*PROBLEM STATEMENT:*
The listing that follows is to be output in full and without change.

*EXERCISE DATA:*
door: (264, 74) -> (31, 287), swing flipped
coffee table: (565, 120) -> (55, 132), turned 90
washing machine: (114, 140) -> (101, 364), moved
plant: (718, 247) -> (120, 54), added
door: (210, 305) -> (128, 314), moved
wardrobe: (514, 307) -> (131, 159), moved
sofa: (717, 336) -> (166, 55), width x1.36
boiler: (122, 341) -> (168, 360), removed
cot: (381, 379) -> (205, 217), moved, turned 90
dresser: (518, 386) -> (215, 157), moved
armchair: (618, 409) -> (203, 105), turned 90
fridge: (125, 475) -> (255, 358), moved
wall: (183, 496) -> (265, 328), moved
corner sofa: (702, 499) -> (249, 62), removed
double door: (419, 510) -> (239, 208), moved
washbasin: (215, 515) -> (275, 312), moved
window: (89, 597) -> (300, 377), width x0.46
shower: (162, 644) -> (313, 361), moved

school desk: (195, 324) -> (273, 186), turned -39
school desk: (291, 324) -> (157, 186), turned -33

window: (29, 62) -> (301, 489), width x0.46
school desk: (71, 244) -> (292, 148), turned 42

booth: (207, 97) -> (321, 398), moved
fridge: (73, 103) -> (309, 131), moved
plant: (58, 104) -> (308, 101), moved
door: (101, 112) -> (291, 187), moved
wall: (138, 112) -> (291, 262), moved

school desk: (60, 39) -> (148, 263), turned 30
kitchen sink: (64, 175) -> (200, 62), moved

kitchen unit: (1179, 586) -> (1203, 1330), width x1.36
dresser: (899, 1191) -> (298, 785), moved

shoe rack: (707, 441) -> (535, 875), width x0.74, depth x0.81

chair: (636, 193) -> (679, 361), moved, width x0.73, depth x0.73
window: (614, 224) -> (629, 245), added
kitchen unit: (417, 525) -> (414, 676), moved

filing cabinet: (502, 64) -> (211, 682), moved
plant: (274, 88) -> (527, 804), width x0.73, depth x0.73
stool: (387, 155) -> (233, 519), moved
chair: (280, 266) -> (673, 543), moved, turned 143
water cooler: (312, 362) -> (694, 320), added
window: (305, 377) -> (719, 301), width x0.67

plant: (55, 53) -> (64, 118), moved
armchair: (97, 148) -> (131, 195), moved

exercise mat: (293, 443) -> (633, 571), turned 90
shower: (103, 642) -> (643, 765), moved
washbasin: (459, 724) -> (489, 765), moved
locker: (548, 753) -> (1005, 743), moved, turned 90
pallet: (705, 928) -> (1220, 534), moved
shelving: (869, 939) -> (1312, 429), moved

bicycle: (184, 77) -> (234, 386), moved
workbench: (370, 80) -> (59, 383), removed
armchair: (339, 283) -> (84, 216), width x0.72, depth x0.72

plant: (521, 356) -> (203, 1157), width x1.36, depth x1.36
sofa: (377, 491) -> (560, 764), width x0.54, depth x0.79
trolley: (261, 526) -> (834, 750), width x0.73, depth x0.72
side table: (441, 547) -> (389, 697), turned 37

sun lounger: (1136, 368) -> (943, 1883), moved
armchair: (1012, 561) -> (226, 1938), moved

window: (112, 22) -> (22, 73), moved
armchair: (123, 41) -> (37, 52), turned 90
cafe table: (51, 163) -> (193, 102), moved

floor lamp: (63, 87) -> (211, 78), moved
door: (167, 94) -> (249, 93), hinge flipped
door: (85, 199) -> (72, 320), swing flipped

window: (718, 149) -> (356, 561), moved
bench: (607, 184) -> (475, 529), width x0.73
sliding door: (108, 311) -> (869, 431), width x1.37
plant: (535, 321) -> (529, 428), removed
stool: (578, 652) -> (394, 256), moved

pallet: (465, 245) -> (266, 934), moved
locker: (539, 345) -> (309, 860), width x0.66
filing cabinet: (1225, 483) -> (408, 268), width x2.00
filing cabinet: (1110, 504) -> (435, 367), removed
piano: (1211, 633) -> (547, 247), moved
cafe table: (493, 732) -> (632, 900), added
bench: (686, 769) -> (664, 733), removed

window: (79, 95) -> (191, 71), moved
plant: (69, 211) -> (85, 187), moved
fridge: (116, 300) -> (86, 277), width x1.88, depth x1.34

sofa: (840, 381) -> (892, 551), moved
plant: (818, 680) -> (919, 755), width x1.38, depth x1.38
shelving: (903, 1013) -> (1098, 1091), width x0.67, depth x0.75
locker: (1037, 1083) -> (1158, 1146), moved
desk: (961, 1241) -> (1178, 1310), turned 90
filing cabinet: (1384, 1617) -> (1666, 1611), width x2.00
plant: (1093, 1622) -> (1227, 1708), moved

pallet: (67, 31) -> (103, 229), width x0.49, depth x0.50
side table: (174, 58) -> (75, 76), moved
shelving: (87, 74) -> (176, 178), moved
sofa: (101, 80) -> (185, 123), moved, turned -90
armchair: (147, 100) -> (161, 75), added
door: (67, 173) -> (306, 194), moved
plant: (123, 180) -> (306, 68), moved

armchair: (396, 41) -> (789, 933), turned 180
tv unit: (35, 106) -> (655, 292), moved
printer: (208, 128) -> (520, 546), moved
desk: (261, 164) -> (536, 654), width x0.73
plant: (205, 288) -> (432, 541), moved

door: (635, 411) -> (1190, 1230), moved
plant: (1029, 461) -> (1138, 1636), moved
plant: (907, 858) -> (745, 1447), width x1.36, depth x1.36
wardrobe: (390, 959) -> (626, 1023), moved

*SOLUTION TO THIS PROBLEM:*
door: (264, 74) -> (31, 287), swing flipped
coffee table: (565, 120) -> (55, 132), turned 90
washing machine: (114, 140) -> (101, 364), moved
plant: (718, 247) -> (120, 54), added
door: (210, 305) -> (128, 314), moved
wardrobe: (514, 307) -> (131, 159), moved
sofa: (717, 336) -> (166, 55), width x1.36
boiler: (122, 341) -> (168, 360), removed
cot: (381, 379) -> (205, 217), moved, turned 90
dresser: (518, 386) -> (215, 157), moved
armchair: (618, 409) -> (203, 105), turned 90
fridge: (125, 475) -> (255, 358), moved
wall: (183, 496) -> (265, 328), moved
corner sofa: (702, 499) -> (249, 62), removed
double door: (419, 510) -> (239, 208), moved
washbasin: (215, 515) -> (275, 312), moved
window: (89, 597) -> (300, 377), width x0.46
shower: (162, 644) -> (313, 361), moved

school desk: (195, 324) -> (273, 186), turned -39
school desk: (291, 324) -> (157, 186), turned -33

window: (29, 62) -> (301, 489), width x0.46
school desk: (71, 244) -> (292, 148), turned 42

booth: (207, 97) -> (321, 398), moved
fridge: (73, 103) -> (309, 131), moved
plant: (58, 104) -> (308, 101), moved
door: (101, 112) -> (291, 187), moved
wall: (138, 112) -> (291, 262), moved

school desk: (60, 39) -> (148, 263), turned 30
kitchen sink: (64, 175) -> (200, 62), moved

kitchen unit: (1179, 586) -> (1203, 1330), width x1.36
dresser: (899, 1191) -> (298, 785), moved

shoe rack: (707, 441) -> (535, 875), width x0.74, depth x0.81

chair: (636, 193) -> (679, 361), moved, width x0.73, depth x0.73
window: (614, 224) -> (629, 245), added
kitchen unit: (417, 525) -> (414, 676), moved

filing cabinet: (502, 64) -> (211, 682), moved
plant: (274, 88) -> (527, 804), width x0.73, depth x0.73
stool: (387, 155) -> (233, 519), moved
chair: (280, 266) -> (673, 543), moved, turned 143
water cooler: (312, 362) -> (694, 320), added
window: (305, 377) -> (719, 301), width x0.67

plant: (55, 53) -> (64, 118), moved
armchair: (97, 148) -> (131, 195), moved

exercise mat: (293, 443) -> (633, 571), turned 90
shower: (103, 642) -> (643, 765), moved
washbasin: (459, 724) -> (489, 765), moved
locker: (548, 753) -> (1005, 743), moved, turned 90
pallet: (705, 928) -> (1220, 534), moved
shelving: (869, 939) -> (1312, 429), moved

bicycle: (184, 77) -> (234, 386), moved
workbench: (370, 80) -> (59, 383), removed
armchair: (339, 283) -> (84, 216), width x0.72, depth x0.72

plant: (521, 356) -> (203, 1157), width x1.36, depth x1.36
sofa: (377, 491) -> (560, 764), width x0.54, depth x0.79
trolley: (261, 526) -> (834, 750), width x0.73, depth x0.72
side table: (441, 547) -> (389, 697), turned 37

sun lounger: (1136, 368) -> (943, 1883), moved
armchair: (1012, 561) -> (226, 1938), moved

window: (112, 22) -> (22, 73), moved
armchair: (123, 41) -> (37, 52), turned 90
cafe table: (51, 163) -> (193, 102), moved

floor lamp: (63, 87) -> (211, 78), moved
door: (167, 94) -> (249, 93), hinge flipped
door: (85, 199) -> (72, 320), swing flipped

window: (718, 149) -> (356, 561), moved
bench: (607, 184) -> (475, 529), width x0.73
sliding door: (108, 311) -> (869, 431), width x1.37
plant: (535, 321) -> (529, 428), removed
stool: (578, 652) -> (394, 256), moved

pallet: (465, 245) -> (266, 934), moved
locker: (539, 345) -> (309, 860), width x0.66
filing cabinet: (1225, 483) -> (408, 268), width x2.00
filing cabinet: (1110, 504) -> (435, 367), removed
piano: (1211, 633) -> (547, 247), moved
cafe table: (493, 732) -> (632, 900), added
bench: (686, 769) -> (664, 733), removed

window: (79, 95) -> (191, 71), moved
plant: (69, 211) -> (85, 187), moved
fridge: (116, 300) -> (86, 277), width x1.88, depth x1.34

sofa: (840, 381) -> (892, 551), moved
plant: (818, 680) -> (919, 755), width x1.38, depth x1.38
shelving: (903, 1013) -> (1098, 1091), width x0.67, depth x0.75
locker: (1037, 1083) -> (1158, 1146), moved
desk: (961, 1241) -> (1178, 1310), turned 90
filing cabinet: (1384, 1617) -> (1666, 1611), width x2.00
plant: (1093, 1622) -> (1227, 1708), moved

pallet: (67, 31) -> (103, 229), width x0.49, depth x0.50
side table: (174, 58) -> (75, 76), moved
shelving: (87, 74) -> (176, 178), moved
sofa: (101, 80) -> (185, 123), moved, turned -90
armchair: (147, 100) -> (161, 75), added
door: (67, 173) -> (306, 194), moved
plant: (123, 180) -> (306, 68), moved

armchair: (396, 41) -> (789, 933), turned 180
tv unit: (35, 106) -> (655, 292), moved
printer: (208, 128) -> (520, 546), moved
desk: (261, 164) -> (536, 654), width x0.73
plant: (205, 288) -> (432, 541), moved

door: (635, 411) -> (1190, 1230), moved
plant: (1029, 461) -> (1138, 1636), moved
plant: (907, 858) -> (745, 1447), width x1.36, depth x1.36
wardrobe: (390, 959) -> (626, 1023), moved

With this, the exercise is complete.